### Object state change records
########################################

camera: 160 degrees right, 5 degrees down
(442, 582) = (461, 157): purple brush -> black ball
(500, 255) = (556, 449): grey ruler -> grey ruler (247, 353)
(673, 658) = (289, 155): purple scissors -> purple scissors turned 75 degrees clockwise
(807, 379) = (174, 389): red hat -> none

########################################

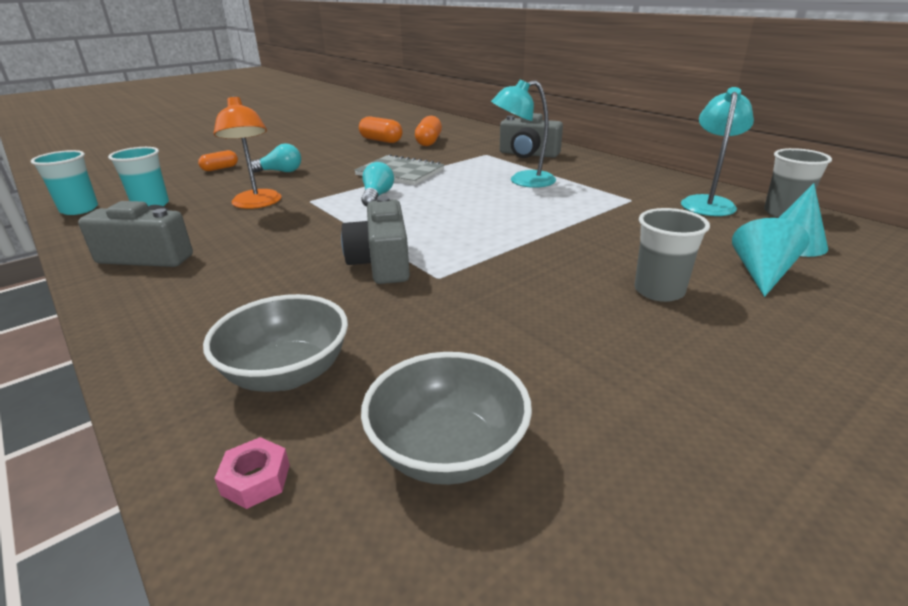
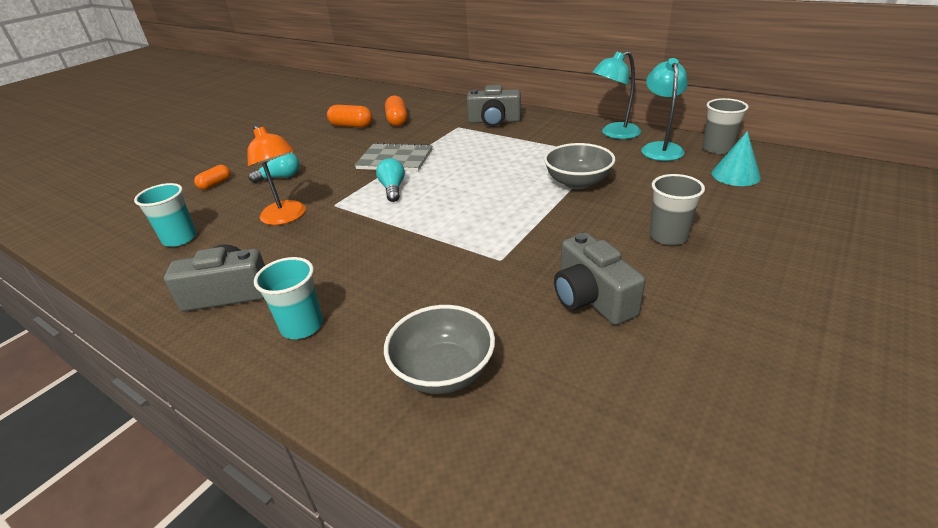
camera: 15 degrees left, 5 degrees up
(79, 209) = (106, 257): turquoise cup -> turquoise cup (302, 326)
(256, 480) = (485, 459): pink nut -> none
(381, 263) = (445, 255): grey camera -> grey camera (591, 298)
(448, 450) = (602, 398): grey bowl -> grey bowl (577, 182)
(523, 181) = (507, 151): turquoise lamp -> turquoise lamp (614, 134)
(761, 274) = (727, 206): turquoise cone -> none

########################################

### Required action
From the records above, pull every line that has the string "degrees" and copy it.

### Response to the task
camera: 160 degrees right, 5 degrees down
(673, 658) = (289, 155): purple scissors -> purple scissors turned 75 degrees clockwise
camera: 15 degrees left, 5 degrees up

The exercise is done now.